*Dataset records*.
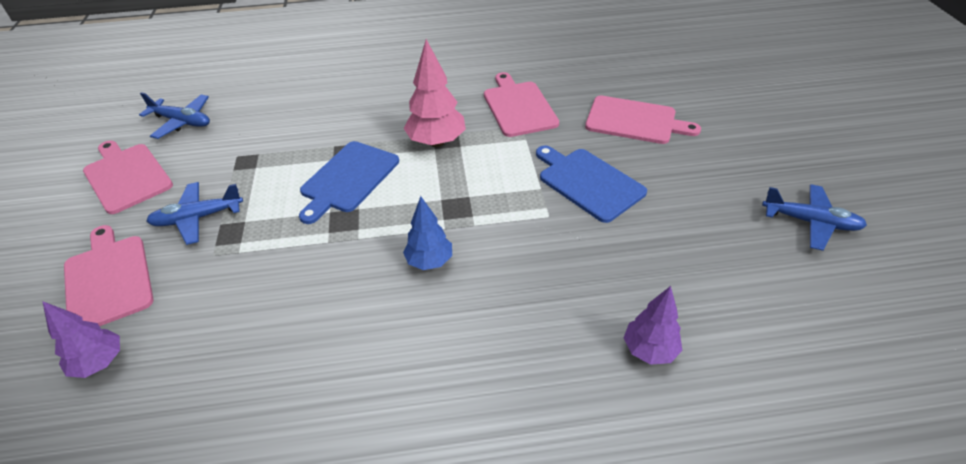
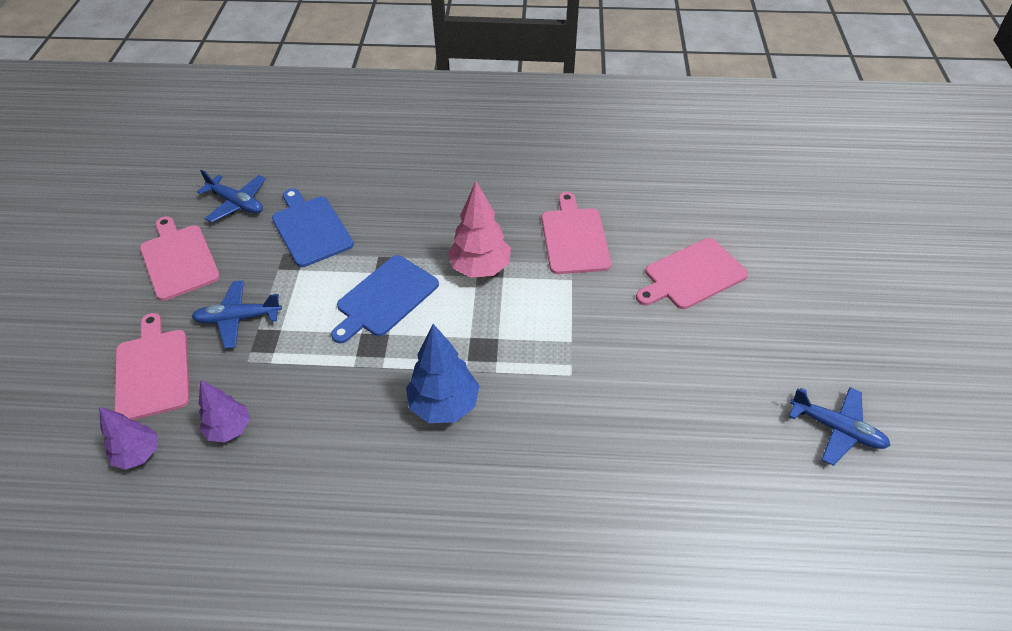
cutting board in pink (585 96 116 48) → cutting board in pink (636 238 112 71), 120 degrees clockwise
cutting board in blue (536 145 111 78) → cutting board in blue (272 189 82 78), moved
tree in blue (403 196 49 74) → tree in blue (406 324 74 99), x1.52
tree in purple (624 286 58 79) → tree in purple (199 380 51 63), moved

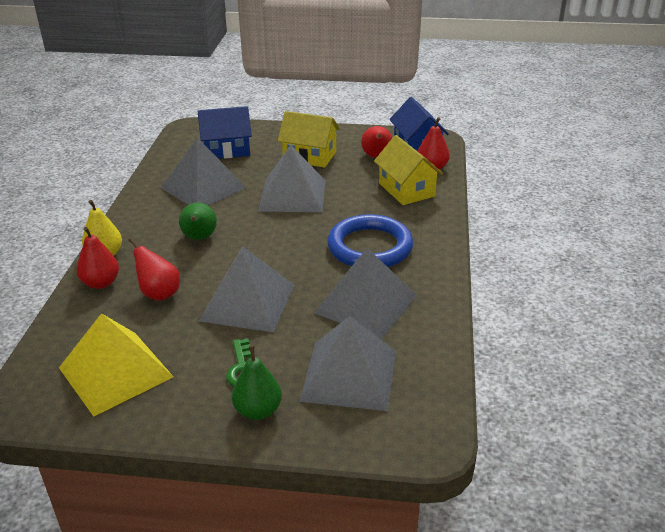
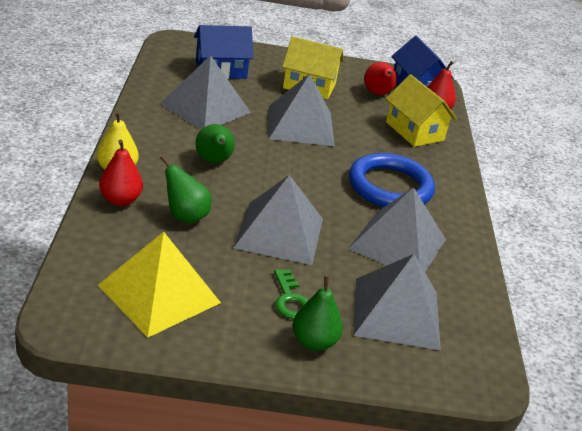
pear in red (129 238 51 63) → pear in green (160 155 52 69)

*Brief*.
Copy out exactly, with no pictures, the lines of the data from the first one through the line bearing "tree in blue (403".

*Written solution*.
cutting board in pink (585 96 116 48) → cutting board in pink (636 238 112 71), 120 degrees clockwise
cutting board in blue (536 145 111 78) → cutting board in blue (272 189 82 78), moved
tree in blue (403 196 49 74) → tree in blue (406 324 74 99), x1.52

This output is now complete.